▶ EXERCISE PROMPT
With images removed, return the whole listing exactly as written.

START SUPPLIED RECORDS

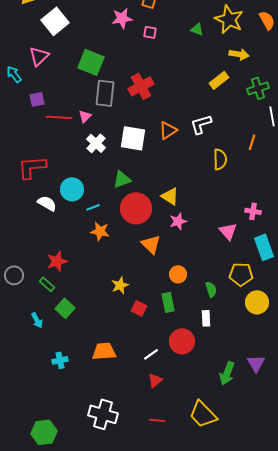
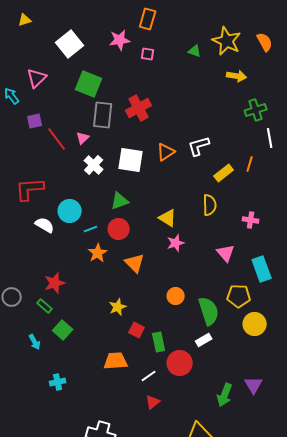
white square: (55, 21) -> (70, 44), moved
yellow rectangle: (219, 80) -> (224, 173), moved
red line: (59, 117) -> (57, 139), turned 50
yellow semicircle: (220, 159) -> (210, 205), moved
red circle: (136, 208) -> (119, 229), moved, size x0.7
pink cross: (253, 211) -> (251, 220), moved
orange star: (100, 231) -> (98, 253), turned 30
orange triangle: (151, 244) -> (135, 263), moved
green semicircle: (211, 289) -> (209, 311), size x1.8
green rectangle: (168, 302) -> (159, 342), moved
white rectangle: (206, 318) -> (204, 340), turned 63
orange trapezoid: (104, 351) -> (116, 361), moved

END SUPPLIED RECORDS

▶ RESPONSE AREA
white square: (55, 21) -> (70, 44), moved
yellow rectangle: (219, 80) -> (224, 173), moved
red line: (59, 117) -> (57, 139), turned 50
yellow semicircle: (220, 159) -> (210, 205), moved
red circle: (136, 208) -> (119, 229), moved, size x0.7
pink cross: (253, 211) -> (251, 220), moved
orange star: (100, 231) -> (98, 253), turned 30
orange triangle: (151, 244) -> (135, 263), moved
green semicircle: (211, 289) -> (209, 311), size x1.8
green rectangle: (168, 302) -> (159, 342), moved
white rectangle: (206, 318) -> (204, 340), turned 63
orange trapezoid: (104, 351) -> (116, 361), moved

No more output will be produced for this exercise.